PROBLEM STATEMENT:
Return every line of the records below verbatim, with no pictures in the copy.

MATERIAL FOR THIS TASK:
|---|

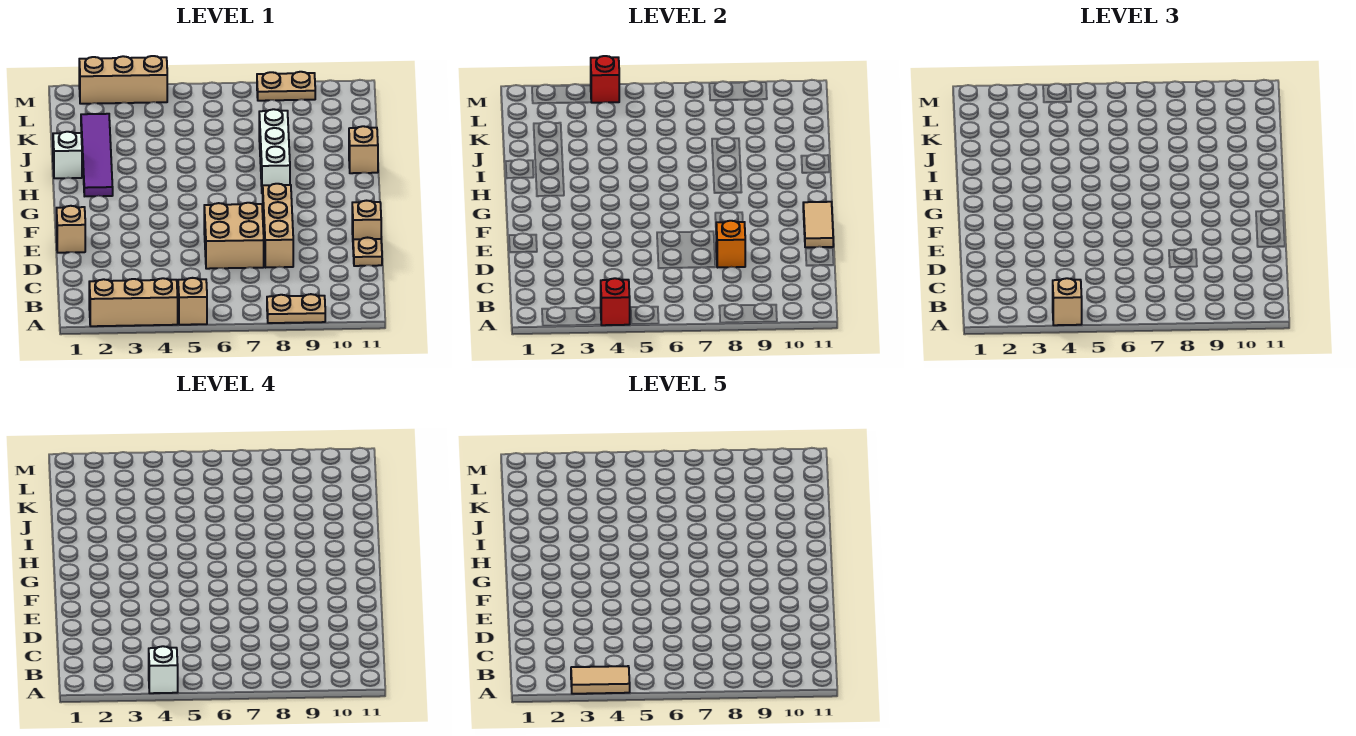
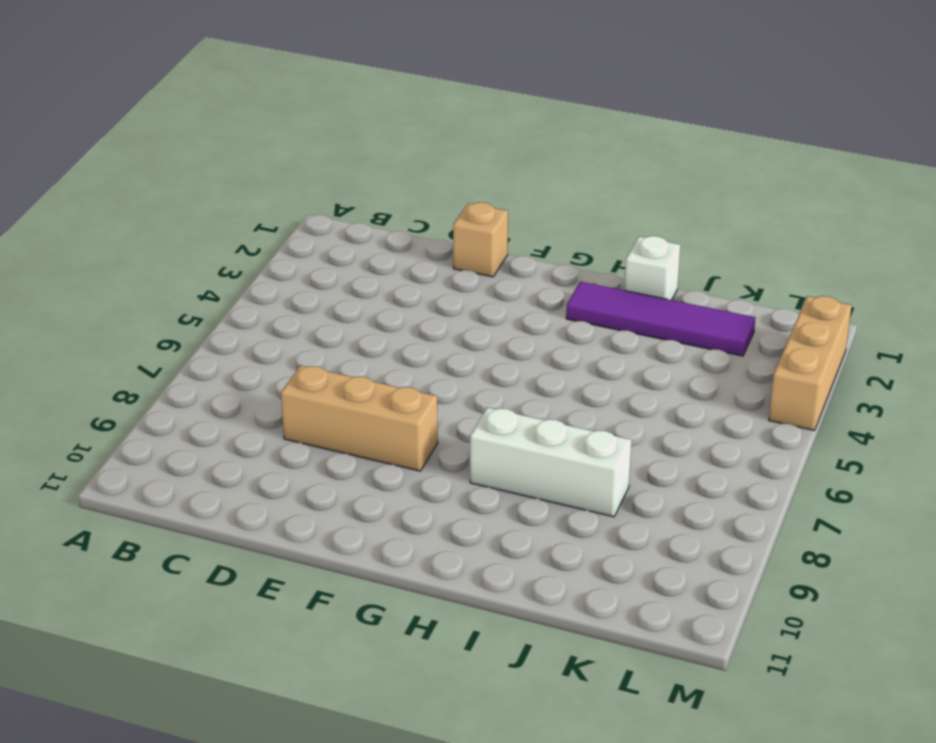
none -> tan brick A2:A4 level 1
none -> tan brick A5 level 1
none -> tan plate A8:A9 level 1

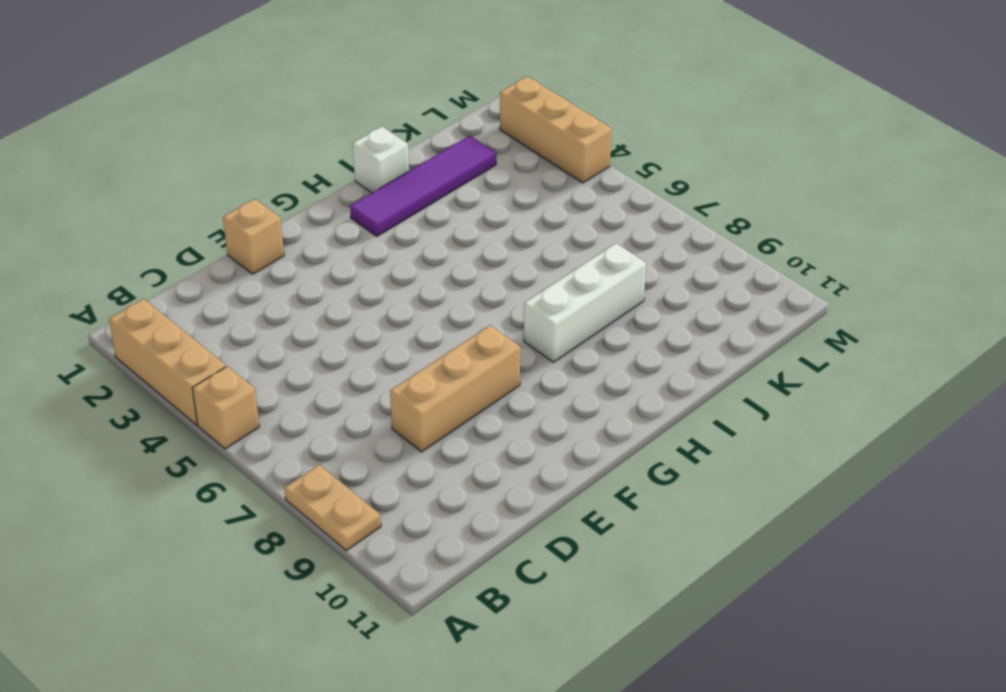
none -> tan brick D6:E7 level 1
none -> tan plate D11 level 1
none -> tan brick E11 level 1

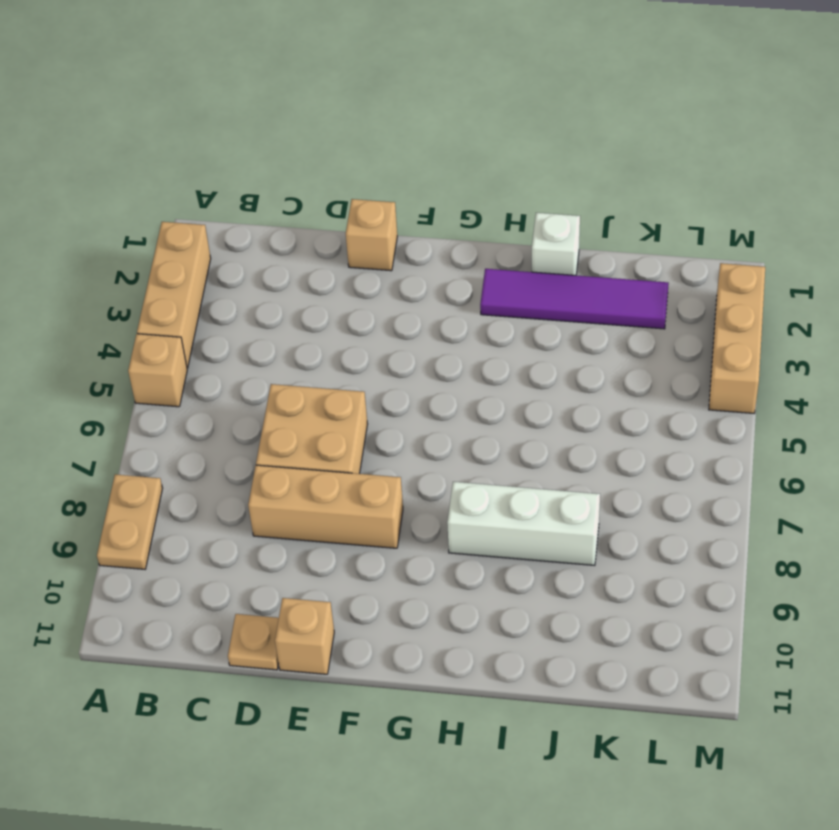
none -> tan brick I11 level 1
none -> tan plate M8:M9 level 1
none -> red brick A4 level 2

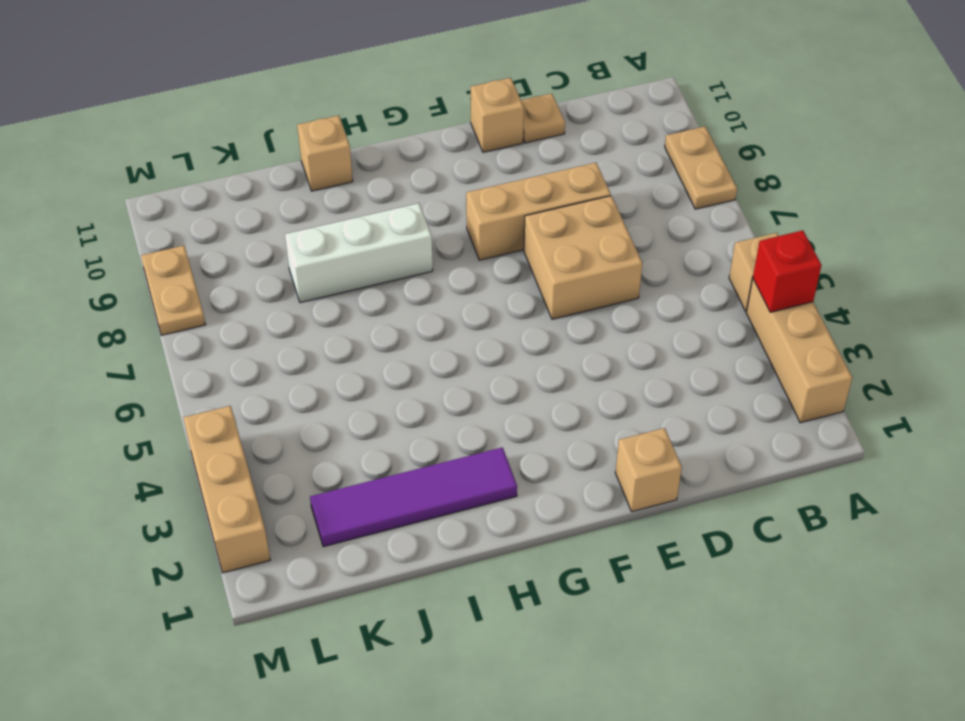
none -> white brick I1 level 1
none -> orange brick D8 level 2
none -> tan tile E11:F11 level 2

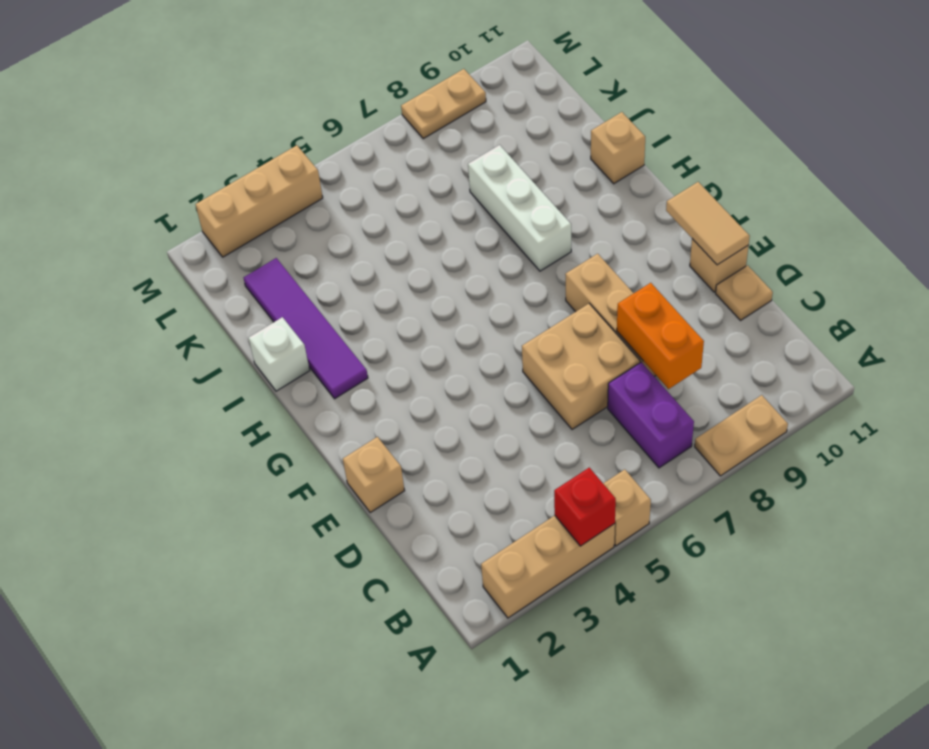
purple brick B7:C7 level 1 -> none
orange brick C8:D8 level 2 -> orange brick D8 level 2
none -> red brick M4 level 2
none -> tan brick A4 level 3
none -> white brick A4 level 4

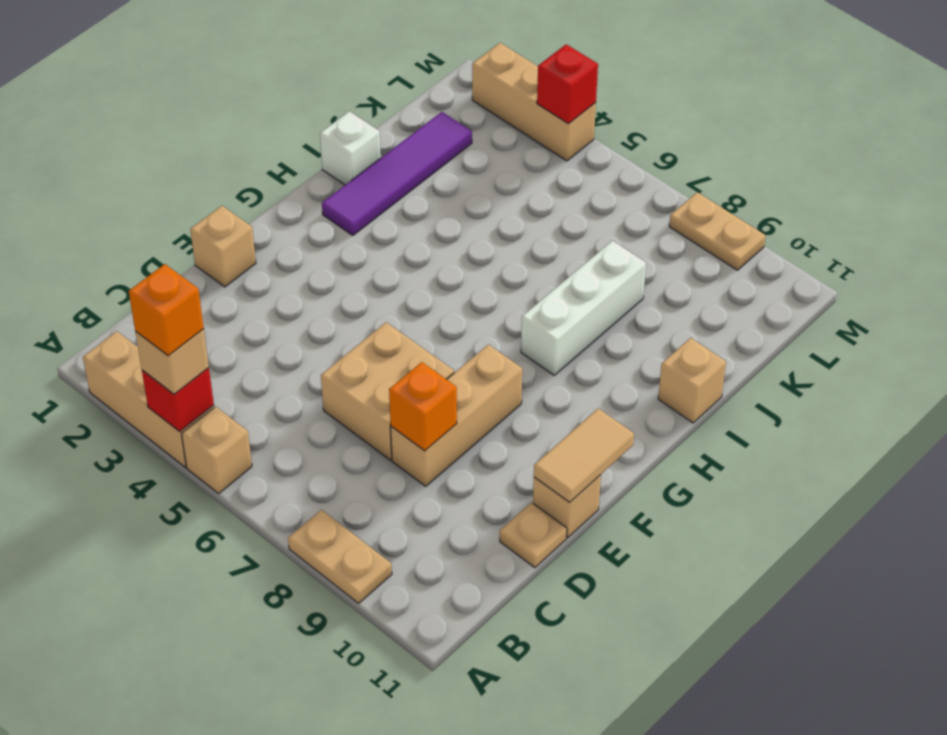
orange brick A4 level 4 -> white brick A4 level 4
none -> tan tile A3:A4 level 5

|---|

YOUR SOLUTION:
none -> tan brick A2:A4 level 1
none -> tan brick A5 level 1
none -> tan plate A8:A9 level 1

none -> tan brick D6:E7 level 1
none -> tan plate D11 level 1
none -> tan brick E11 level 1

none -> tan brick I11 level 1
none -> tan plate M8:M9 level 1
none -> red brick A4 level 2

none -> white brick I1 level 1
none -> orange brick D8 level 2
none -> tan tile E11:F11 level 2

purple brick B7:C7 level 1 -> none
orange brick C8:D8 level 2 -> orange brick D8 level 2
none -> red brick M4 level 2
none -> tan brick A4 level 3
none -> white brick A4 level 4

orange brick A4 level 4 -> white brick A4 level 4
none -> tan tile A3:A4 level 5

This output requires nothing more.